(The problem):
Copy each line of the records below that has "golden" in it.

(Source data):
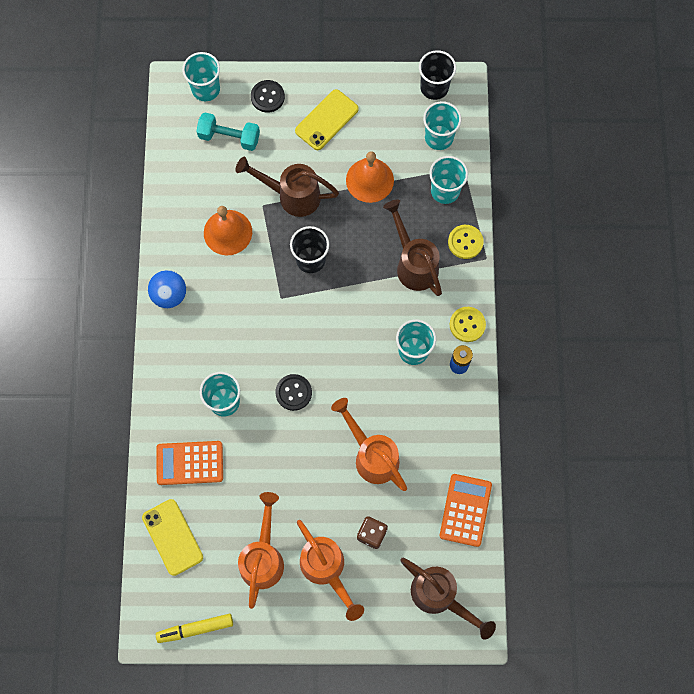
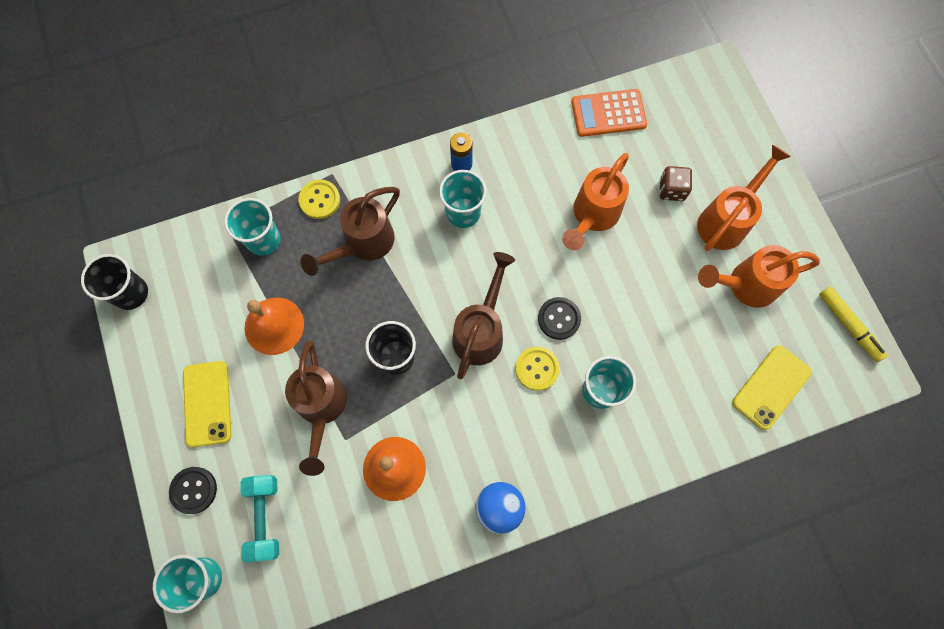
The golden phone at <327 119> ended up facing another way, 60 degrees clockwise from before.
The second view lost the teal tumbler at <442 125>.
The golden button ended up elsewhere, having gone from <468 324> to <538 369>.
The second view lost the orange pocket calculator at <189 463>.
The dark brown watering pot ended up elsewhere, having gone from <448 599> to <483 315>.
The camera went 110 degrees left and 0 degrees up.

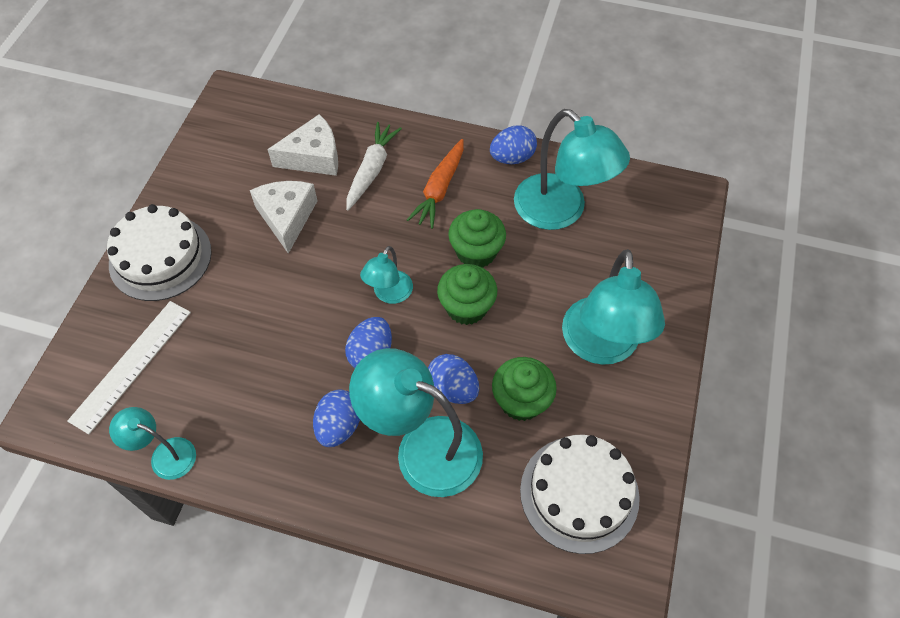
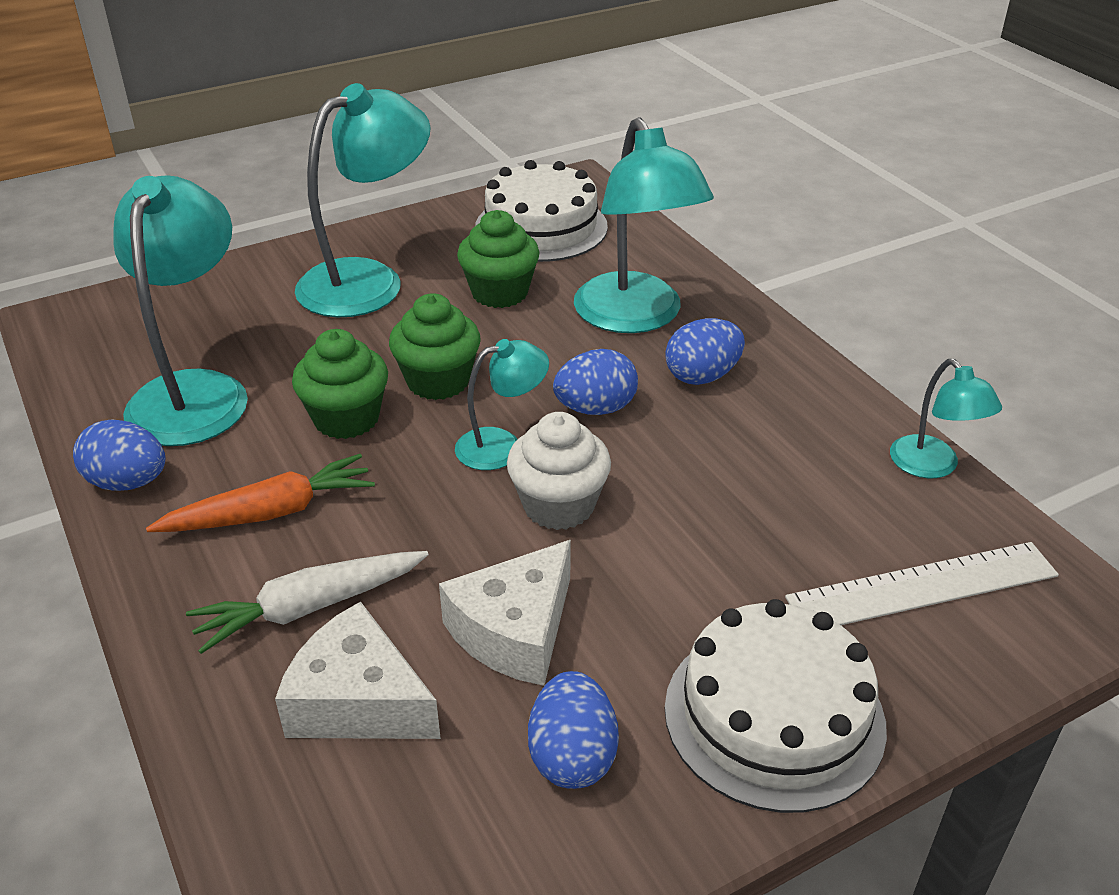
The cobalt egg ended up elsewhere, having gone from <453 379> to <573 730>.
The second view gained the snow-white cupcake at <559 471>.
The camera went 135 degrees left and 20 degrees down.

(Response):
The golden phone at <327 119> ended up facing another way, 60 degrees clockwise from before.
The golden button ended up elsewhere, having gone from <468 324> to <538 369>.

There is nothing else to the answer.